> Problem requirements: Output only the lines below from the one containing "PIXELS3 pin DIN: A4 -> RX" to the one containing "RELAY1 pin VCC: GND -> 3V3", exactly as written, both ends kept.

> Supplied data:
════════

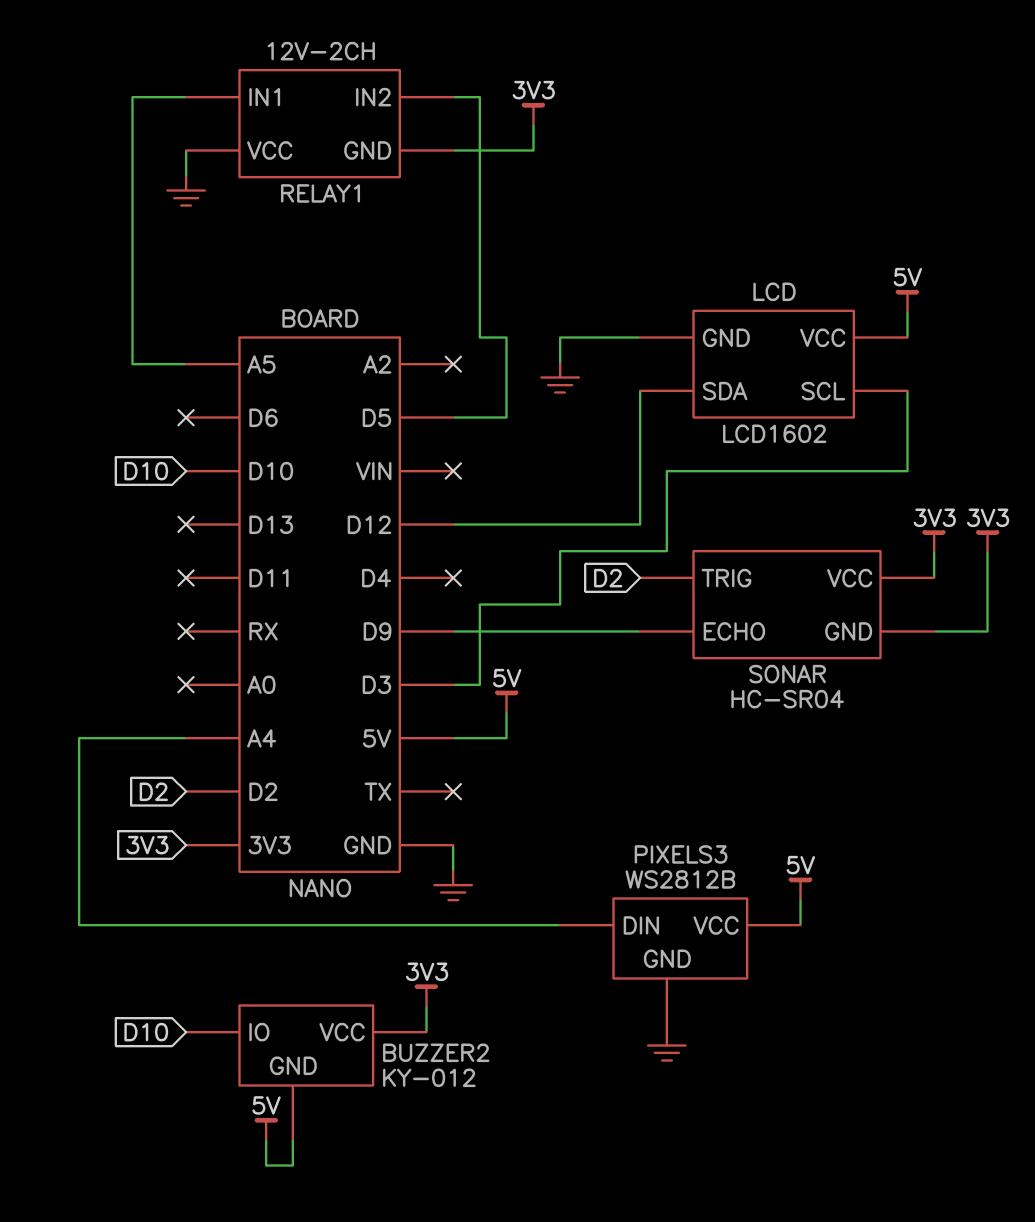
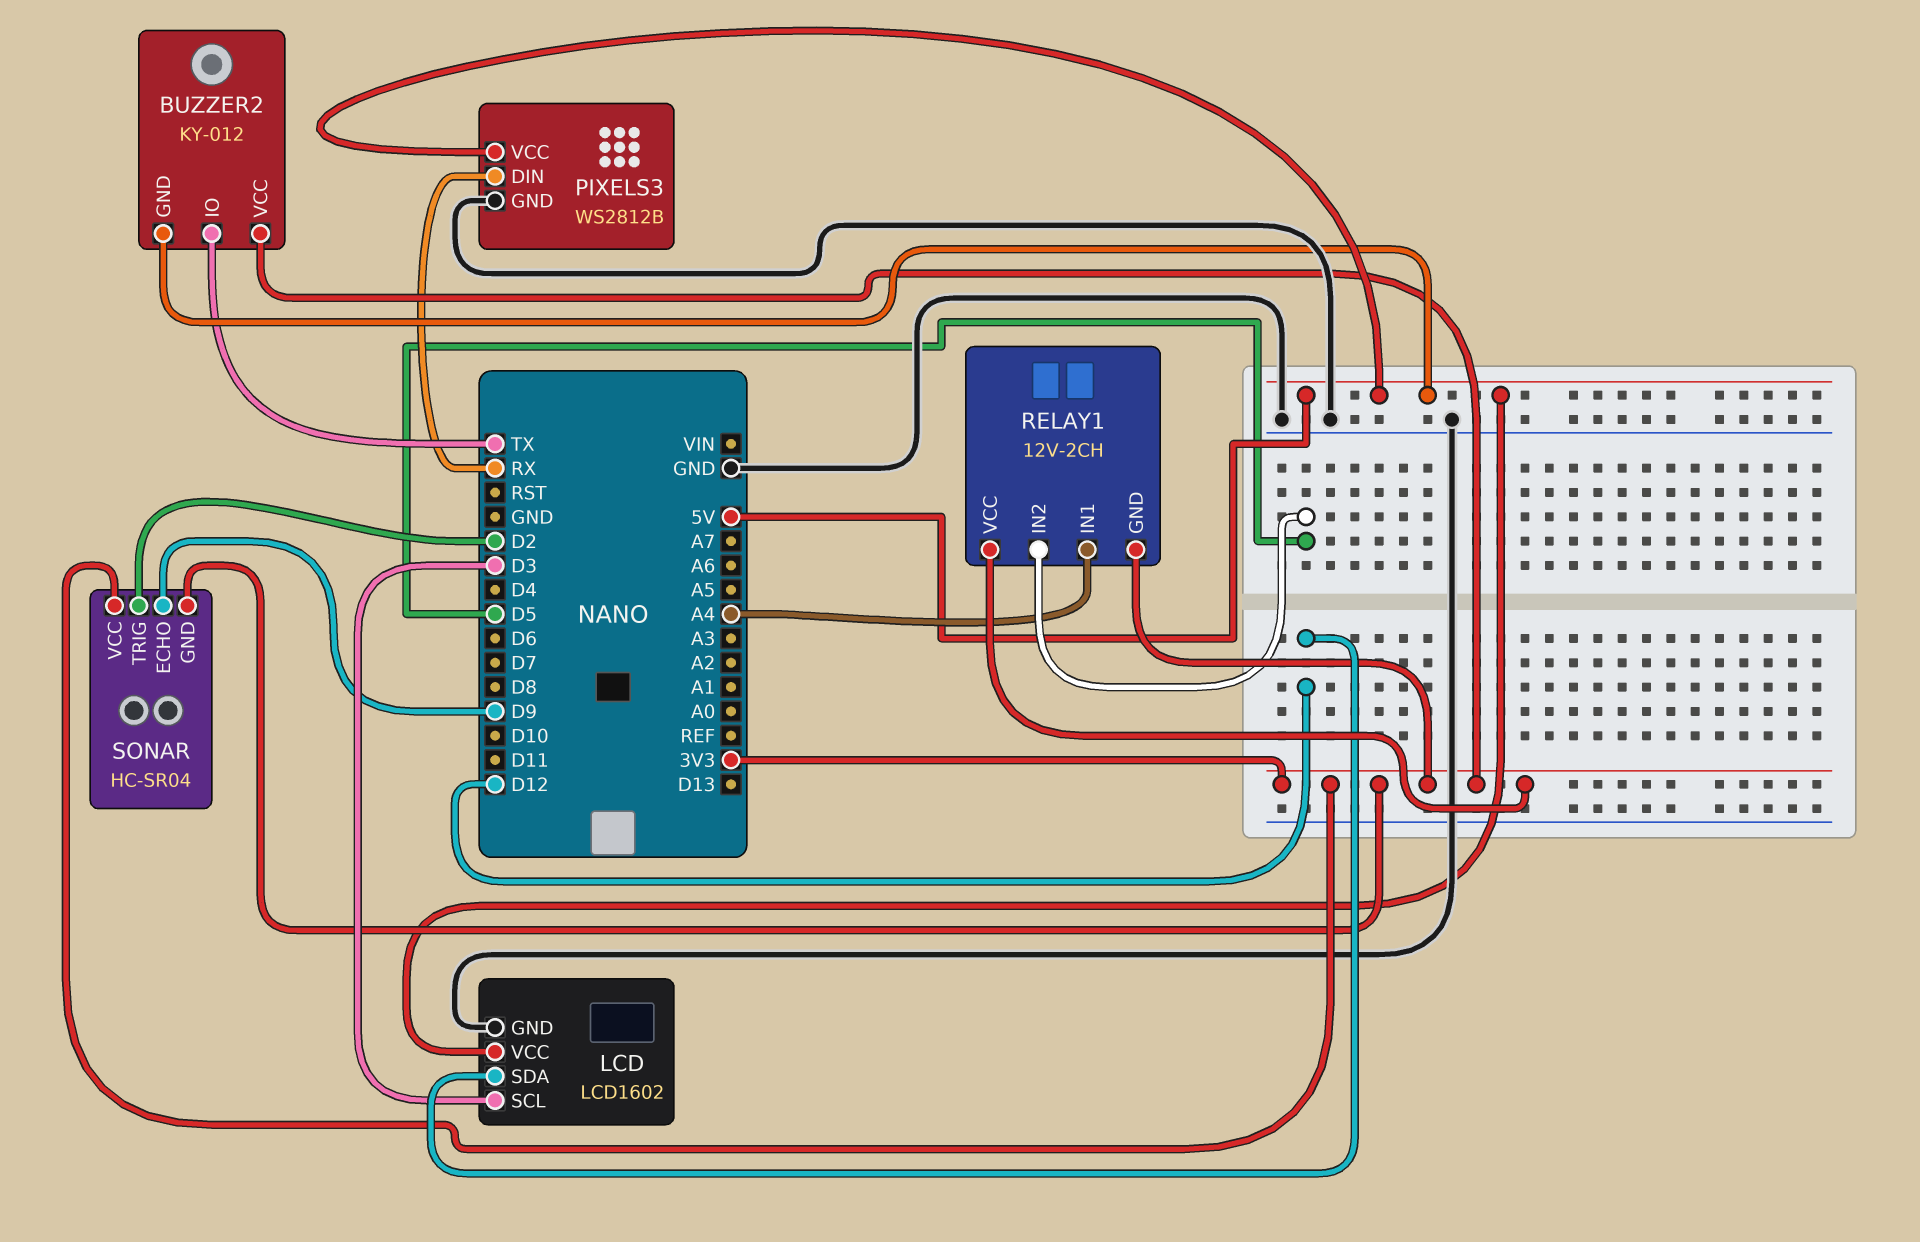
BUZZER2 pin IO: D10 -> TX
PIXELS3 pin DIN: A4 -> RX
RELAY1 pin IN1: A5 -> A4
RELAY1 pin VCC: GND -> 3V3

════════

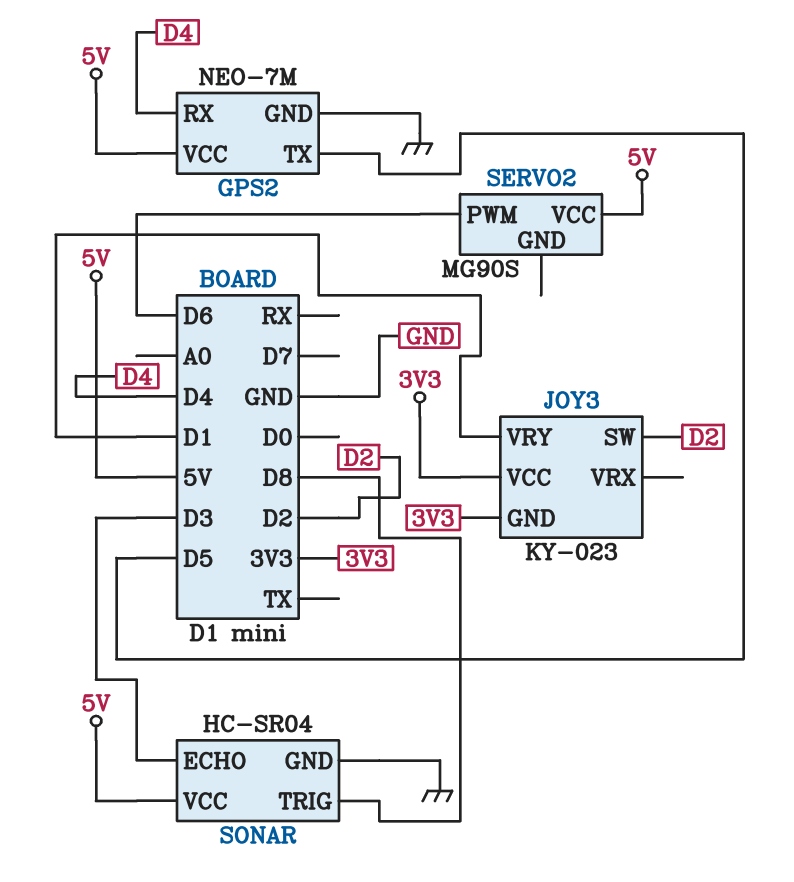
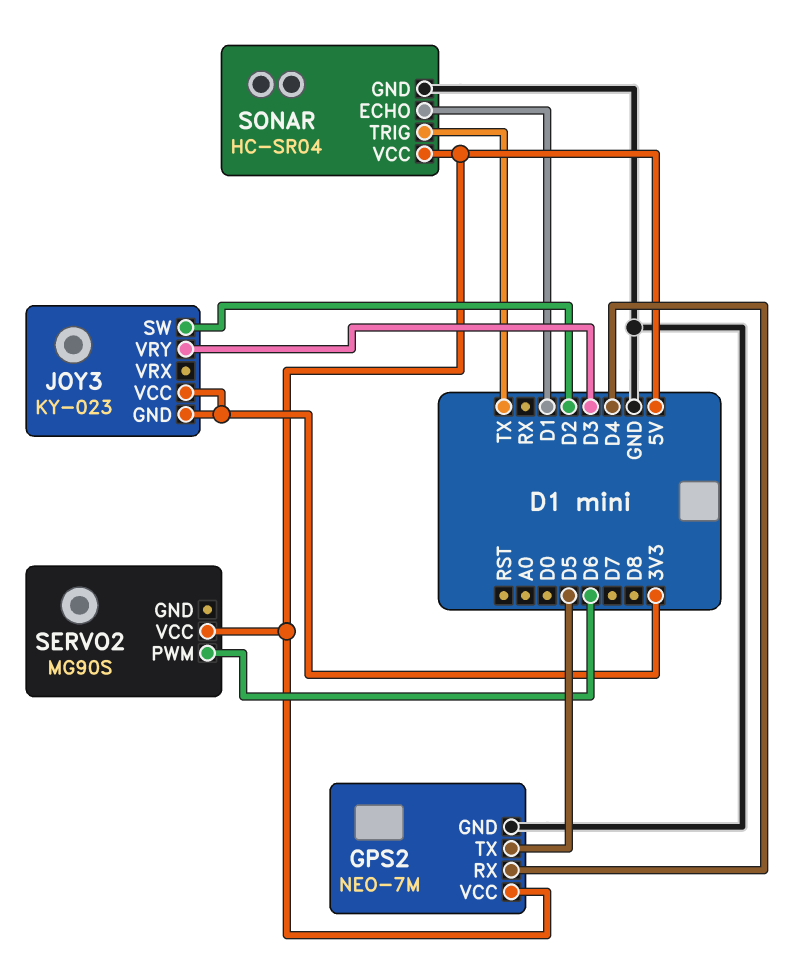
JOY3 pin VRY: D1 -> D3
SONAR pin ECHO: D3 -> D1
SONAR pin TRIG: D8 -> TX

════════

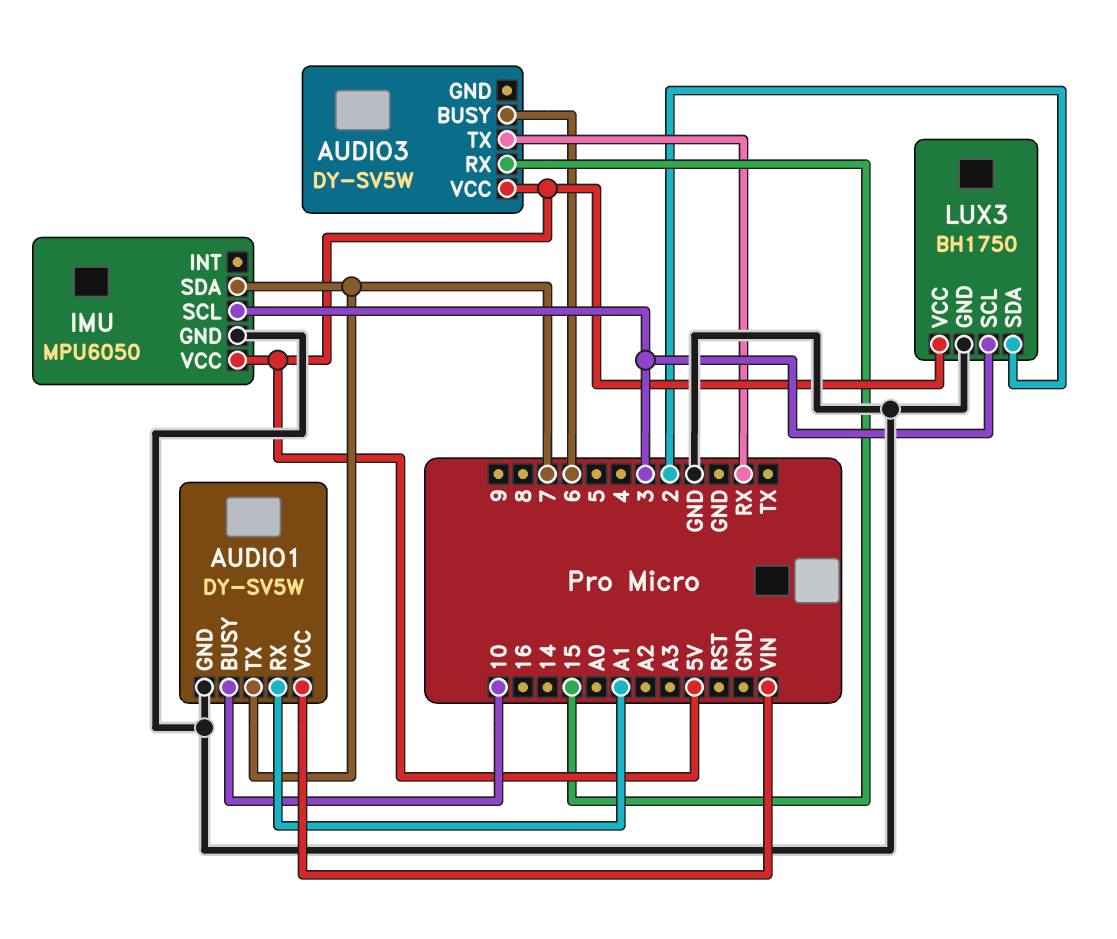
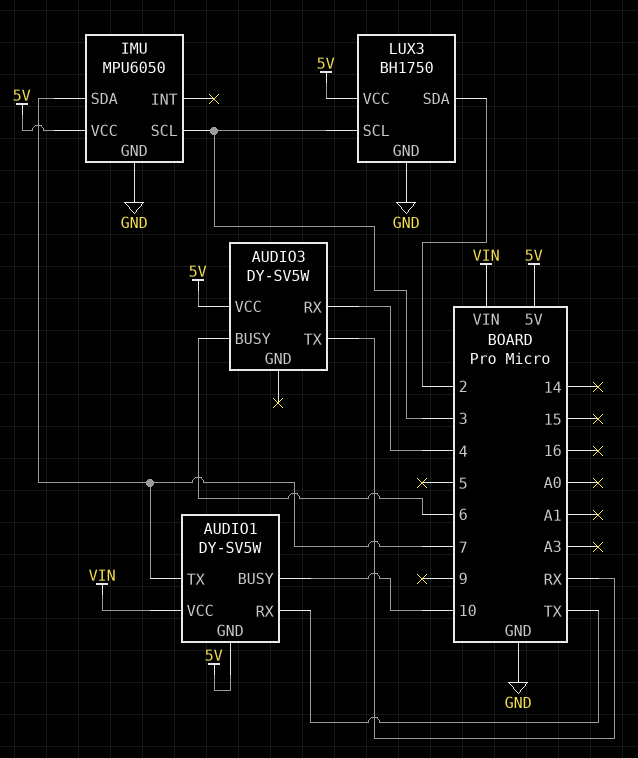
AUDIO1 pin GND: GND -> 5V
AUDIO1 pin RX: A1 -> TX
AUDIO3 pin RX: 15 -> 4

════════

> Exercise result:
PIXELS3 pin DIN: A4 -> RX
RELAY1 pin IN1: A5 -> A4
RELAY1 pin VCC: GND -> 3V3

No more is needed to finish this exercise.